Segment Start: Given information
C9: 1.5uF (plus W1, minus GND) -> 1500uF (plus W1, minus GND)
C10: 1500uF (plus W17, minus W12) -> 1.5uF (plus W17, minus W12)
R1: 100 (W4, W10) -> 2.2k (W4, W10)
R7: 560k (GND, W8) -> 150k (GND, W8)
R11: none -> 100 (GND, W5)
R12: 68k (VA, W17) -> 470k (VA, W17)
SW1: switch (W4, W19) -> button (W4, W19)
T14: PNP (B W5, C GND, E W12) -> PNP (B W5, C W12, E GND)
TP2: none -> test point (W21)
Segment End: Given information
Segment Start: Given information
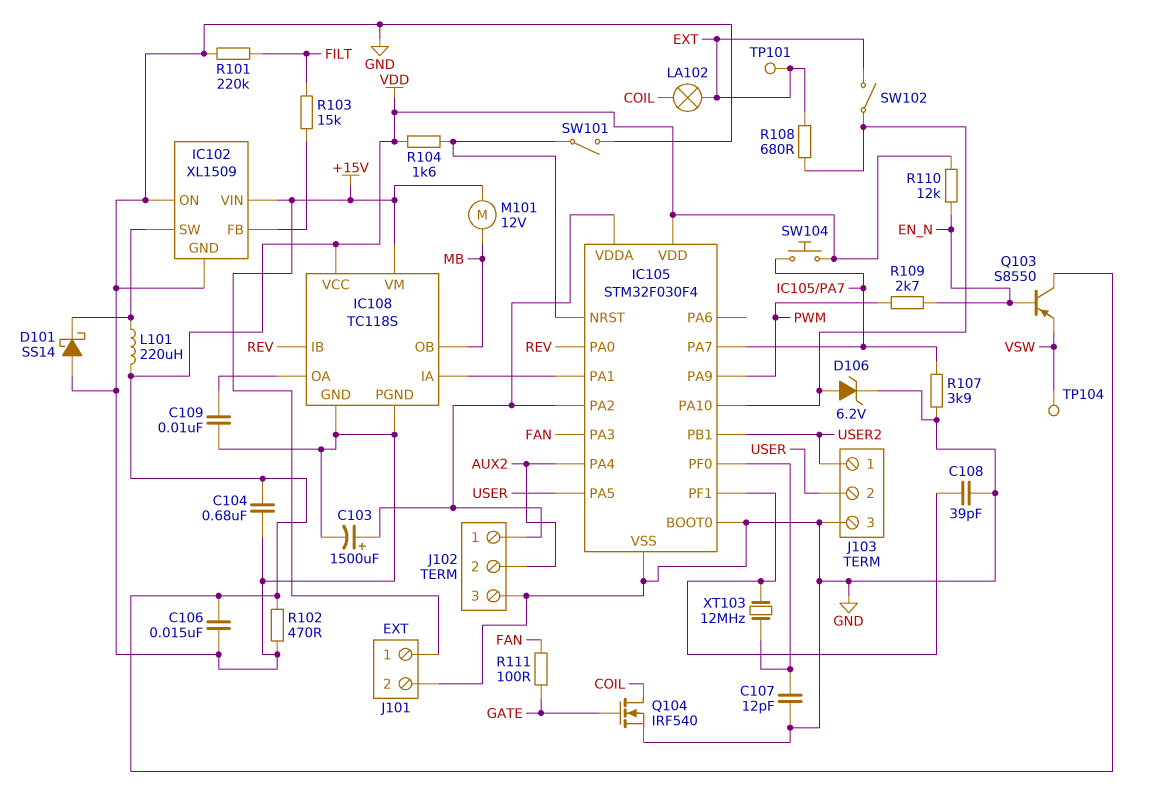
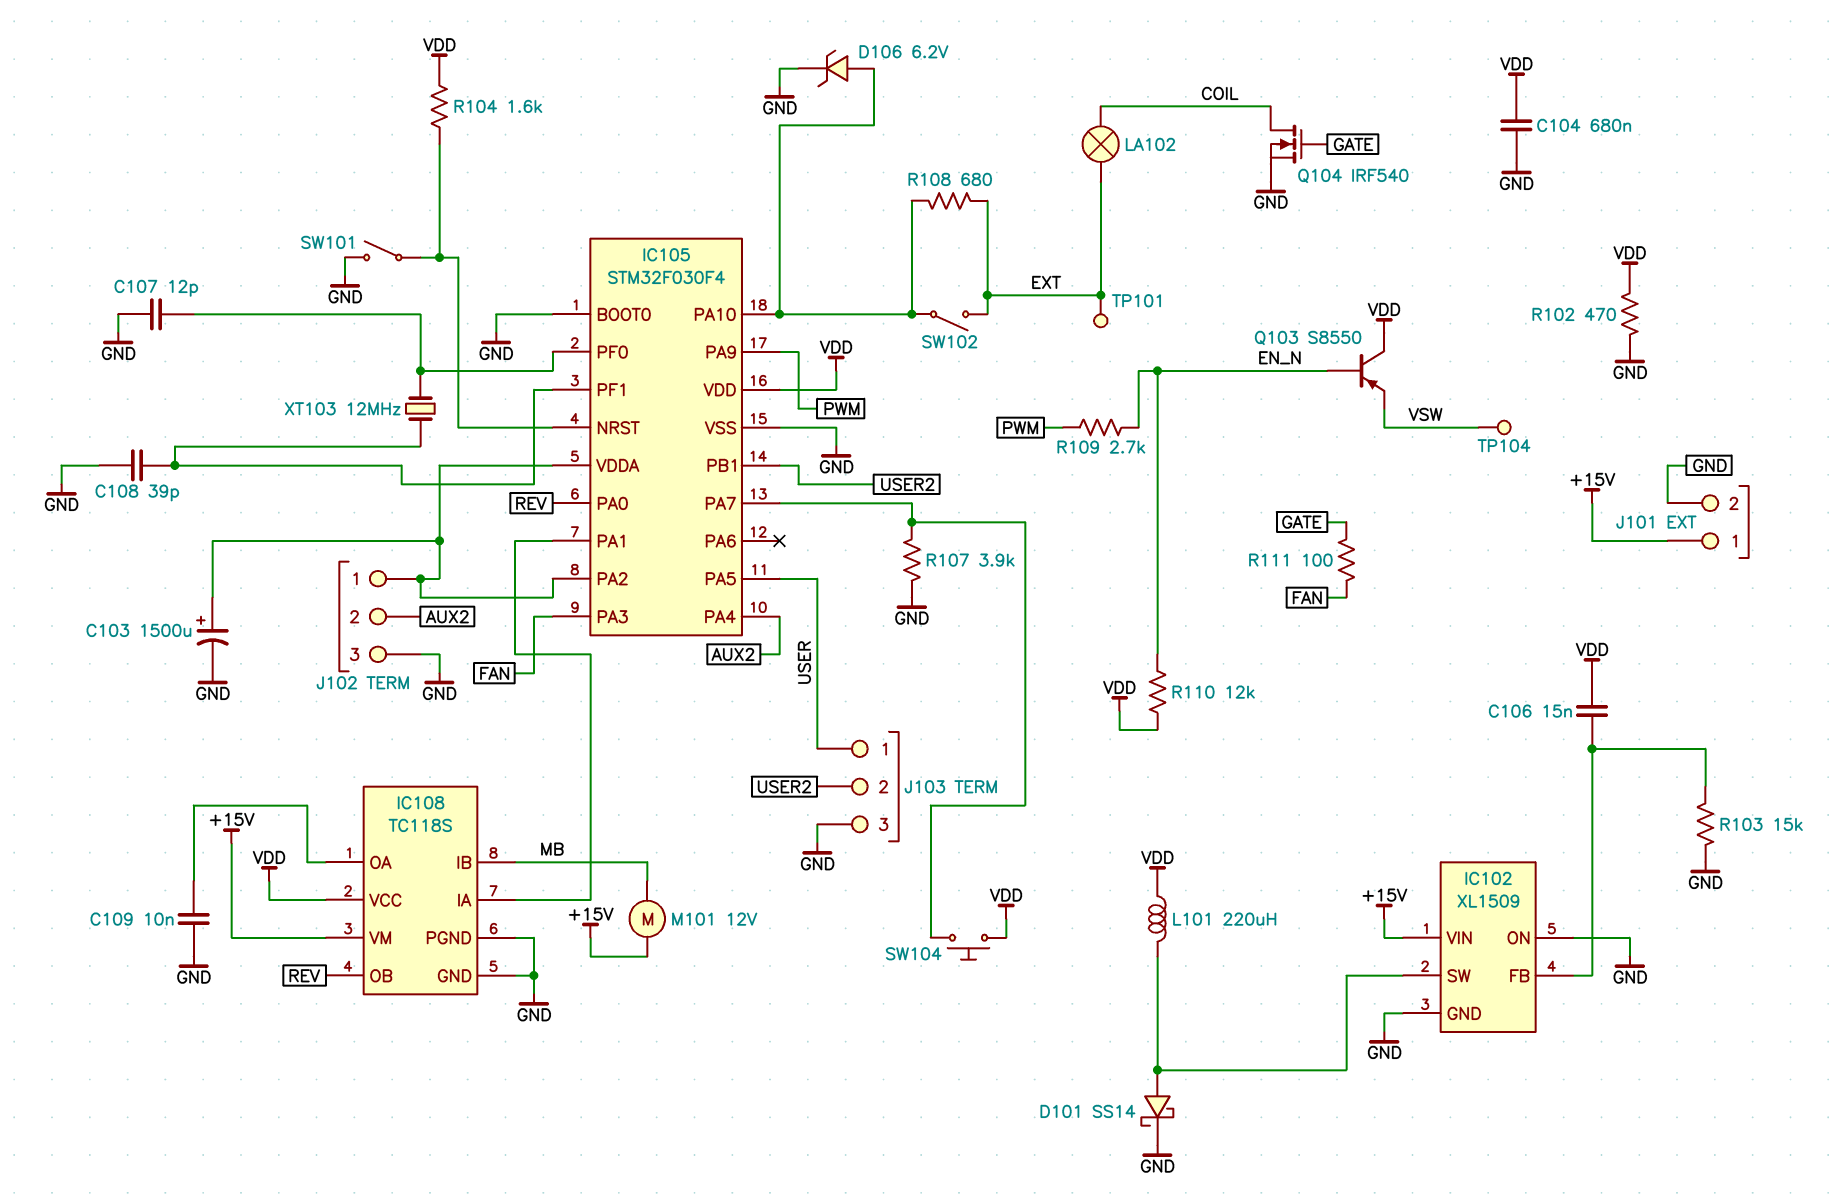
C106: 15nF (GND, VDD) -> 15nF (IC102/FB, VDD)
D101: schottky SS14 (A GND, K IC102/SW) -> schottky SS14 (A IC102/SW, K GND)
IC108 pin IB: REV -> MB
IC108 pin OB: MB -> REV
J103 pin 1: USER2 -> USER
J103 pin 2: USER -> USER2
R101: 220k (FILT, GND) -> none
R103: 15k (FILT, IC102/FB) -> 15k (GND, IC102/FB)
Segment End: Given information
In the entries above, find the line with "C10: 1500uF (plus" and the line with "TP2: none -> test point (W21)", then restate word for word both of them and every line between, with nothing more.

C10: 1500uF (plus W17, minus W12) -> 1.5uF (plus W17, minus W12)
R1: 100 (W4, W10) -> 2.2k (W4, W10)
R7: 560k (GND, W8) -> 150k (GND, W8)
R11: none -> 100 (GND, W5)
R12: 68k (VA, W17) -> 470k (VA, W17)
SW1: switch (W4, W19) -> button (W4, W19)
T14: PNP (B W5, C GND, E W12) -> PNP (B W5, C W12, E GND)
TP2: none -> test point (W21)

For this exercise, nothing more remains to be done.